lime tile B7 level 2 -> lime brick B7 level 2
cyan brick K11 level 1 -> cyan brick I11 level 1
--------
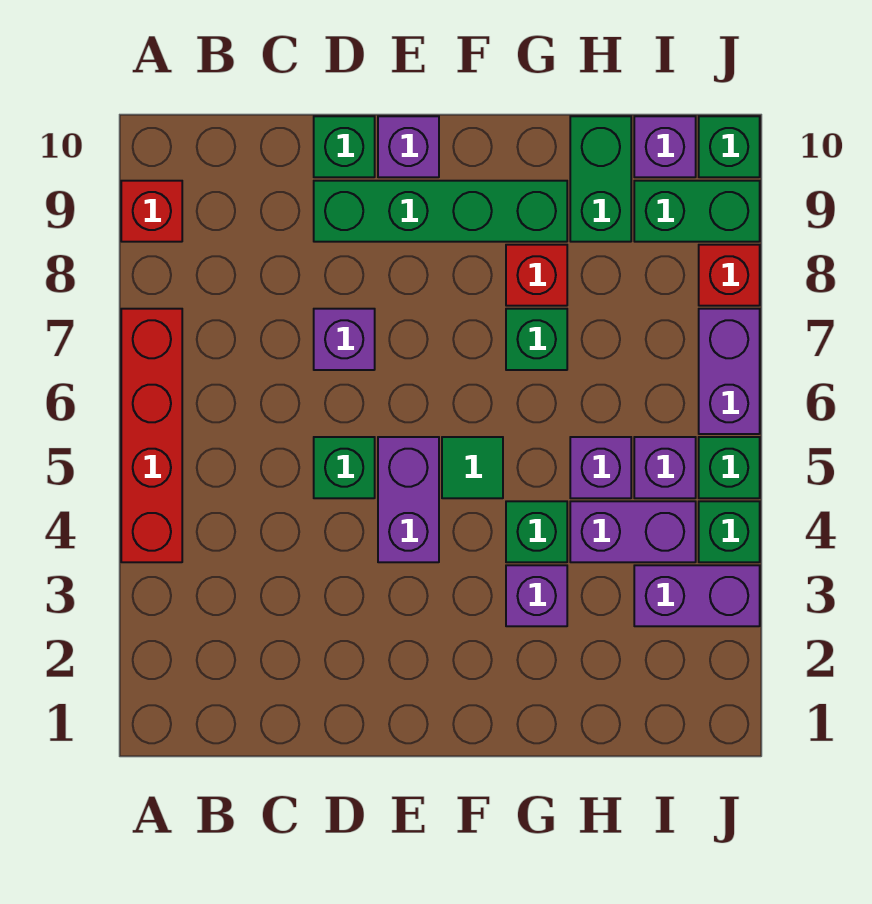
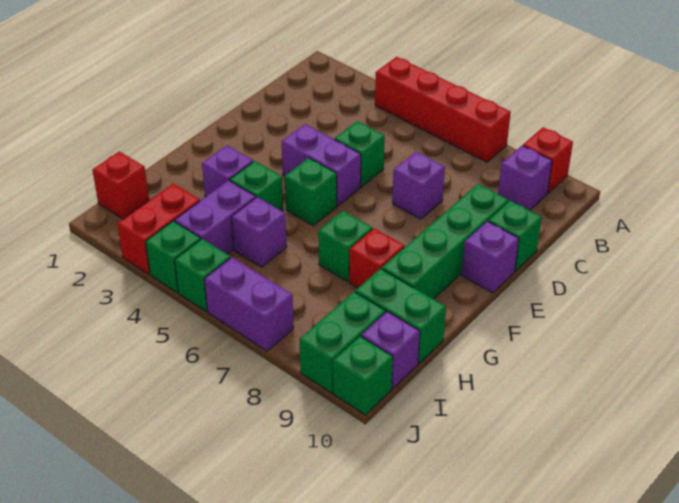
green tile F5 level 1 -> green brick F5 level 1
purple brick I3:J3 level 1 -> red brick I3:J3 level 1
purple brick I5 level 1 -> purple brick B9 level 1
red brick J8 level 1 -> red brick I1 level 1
--------
▶ **WORK ORDER**
Within the material above, output exactly the lines from the one with "green tile F5" through the one with "red brick J8 level 1 -> red brick I1 level 1", end lines included, and nothing besides.

▶ **RESULT BELOW**
green tile F5 level 1 -> green brick F5 level 1
purple brick I3:J3 level 1 -> red brick I3:J3 level 1
purple brick I5 level 1 -> purple brick B9 level 1
red brick J8 level 1 -> red brick I1 level 1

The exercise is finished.